### DATASET EXTRACT

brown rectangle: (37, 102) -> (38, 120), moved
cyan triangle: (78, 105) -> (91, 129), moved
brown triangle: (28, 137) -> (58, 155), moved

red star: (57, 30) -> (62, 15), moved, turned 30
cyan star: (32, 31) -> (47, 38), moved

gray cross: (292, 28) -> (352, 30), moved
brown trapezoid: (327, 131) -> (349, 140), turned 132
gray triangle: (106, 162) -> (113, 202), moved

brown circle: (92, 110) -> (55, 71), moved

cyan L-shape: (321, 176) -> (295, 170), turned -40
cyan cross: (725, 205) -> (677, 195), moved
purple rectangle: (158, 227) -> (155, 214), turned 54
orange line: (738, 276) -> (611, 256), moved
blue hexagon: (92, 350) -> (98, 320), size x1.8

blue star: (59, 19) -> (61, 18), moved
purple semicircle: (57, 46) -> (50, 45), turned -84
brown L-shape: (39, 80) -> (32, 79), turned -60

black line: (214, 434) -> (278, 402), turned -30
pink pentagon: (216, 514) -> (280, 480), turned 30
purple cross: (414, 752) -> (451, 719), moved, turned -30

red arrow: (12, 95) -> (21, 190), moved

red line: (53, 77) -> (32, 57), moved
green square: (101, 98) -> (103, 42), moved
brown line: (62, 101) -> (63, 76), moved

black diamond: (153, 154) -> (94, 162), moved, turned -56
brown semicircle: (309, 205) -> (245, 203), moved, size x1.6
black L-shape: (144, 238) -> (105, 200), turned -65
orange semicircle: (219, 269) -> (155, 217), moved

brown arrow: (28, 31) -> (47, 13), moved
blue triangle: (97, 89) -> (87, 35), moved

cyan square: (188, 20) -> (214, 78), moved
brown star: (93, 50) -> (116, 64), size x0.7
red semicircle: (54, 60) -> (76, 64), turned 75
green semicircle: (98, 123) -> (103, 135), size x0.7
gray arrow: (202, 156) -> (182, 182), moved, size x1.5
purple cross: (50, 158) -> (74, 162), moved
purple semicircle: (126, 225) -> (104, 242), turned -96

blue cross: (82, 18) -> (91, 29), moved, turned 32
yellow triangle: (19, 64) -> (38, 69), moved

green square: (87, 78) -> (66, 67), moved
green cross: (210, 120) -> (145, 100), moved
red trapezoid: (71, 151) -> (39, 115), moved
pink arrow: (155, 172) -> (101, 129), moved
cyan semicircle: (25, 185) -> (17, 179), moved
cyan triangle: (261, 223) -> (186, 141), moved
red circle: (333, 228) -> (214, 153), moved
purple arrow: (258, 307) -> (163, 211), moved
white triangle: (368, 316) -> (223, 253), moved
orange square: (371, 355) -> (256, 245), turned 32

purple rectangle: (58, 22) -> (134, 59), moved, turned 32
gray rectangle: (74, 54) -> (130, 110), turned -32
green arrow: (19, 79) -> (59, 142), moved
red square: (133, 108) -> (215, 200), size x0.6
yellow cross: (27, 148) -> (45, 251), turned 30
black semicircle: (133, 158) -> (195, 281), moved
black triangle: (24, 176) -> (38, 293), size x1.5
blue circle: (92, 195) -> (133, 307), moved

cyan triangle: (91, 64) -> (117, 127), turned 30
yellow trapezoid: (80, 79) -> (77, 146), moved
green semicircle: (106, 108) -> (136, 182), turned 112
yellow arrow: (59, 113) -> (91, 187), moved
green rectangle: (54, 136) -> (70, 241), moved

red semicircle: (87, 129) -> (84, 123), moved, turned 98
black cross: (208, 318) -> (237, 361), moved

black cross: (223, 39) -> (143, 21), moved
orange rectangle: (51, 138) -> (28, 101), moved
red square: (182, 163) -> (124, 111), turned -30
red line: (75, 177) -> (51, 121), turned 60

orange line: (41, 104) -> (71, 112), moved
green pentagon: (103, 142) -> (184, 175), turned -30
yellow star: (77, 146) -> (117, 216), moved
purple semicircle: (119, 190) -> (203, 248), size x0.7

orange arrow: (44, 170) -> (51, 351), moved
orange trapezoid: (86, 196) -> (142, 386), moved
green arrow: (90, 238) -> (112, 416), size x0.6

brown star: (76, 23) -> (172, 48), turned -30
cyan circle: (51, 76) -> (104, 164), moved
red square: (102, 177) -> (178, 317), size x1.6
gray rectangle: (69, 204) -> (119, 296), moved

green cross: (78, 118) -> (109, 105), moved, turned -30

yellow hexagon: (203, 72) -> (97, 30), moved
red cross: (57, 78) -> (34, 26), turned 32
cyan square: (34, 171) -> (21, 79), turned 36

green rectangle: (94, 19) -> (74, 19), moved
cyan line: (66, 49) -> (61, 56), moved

######

◆ EXERCISE DETAILS
What is the number of lines in the records that hold "arrow"? Give the number by itself.

◆ TASK OUTPUT
9